Exercise goal => Repeat back every line of the data, exactly.

Segment Start: Extracted material

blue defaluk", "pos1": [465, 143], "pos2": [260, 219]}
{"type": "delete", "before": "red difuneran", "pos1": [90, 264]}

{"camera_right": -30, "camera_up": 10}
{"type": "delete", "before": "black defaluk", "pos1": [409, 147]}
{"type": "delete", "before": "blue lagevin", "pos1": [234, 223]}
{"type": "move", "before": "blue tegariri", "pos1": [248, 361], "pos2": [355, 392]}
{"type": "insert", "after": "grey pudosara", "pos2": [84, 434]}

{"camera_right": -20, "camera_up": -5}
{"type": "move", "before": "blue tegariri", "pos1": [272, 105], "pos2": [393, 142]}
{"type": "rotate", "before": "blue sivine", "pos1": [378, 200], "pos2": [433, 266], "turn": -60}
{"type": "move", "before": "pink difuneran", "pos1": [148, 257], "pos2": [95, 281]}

Segment End: Extracted material

Written response =>
blue defaluk", "pos1": [465, 143], "pos2": [260, 219]}
{"type": "delete", "before": "red difuneran", "pos1": [90, 264]}

{"camera_right": -30, "camera_up": 10}
{"type": "delete", "before": "black defaluk", "pos1": [409, 147]}
{"type": "delete", "before": "blue lagevin", "pos1": [234, 223]}
{"type": "move", "before": "blue tegariri", "pos1": [248, 361], "pos2": [355, 392]}
{"type": "insert", "after": "grey pudosara", "pos2": [84, 434]}

{"camera_right": -20, "camera_up": -5}
{"type": "move", "before": "blue tegariri", "pos1": [272, 105], "pos2": [393, 142]}
{"type": "rotate", "before": "blue sivine", "pos1": [378, 200], "pos2": [433, 266], "turn": -60}
{"type": "move", "before": "pink difuneran", "pos1": [148, 257], "pos2": [95, 281]}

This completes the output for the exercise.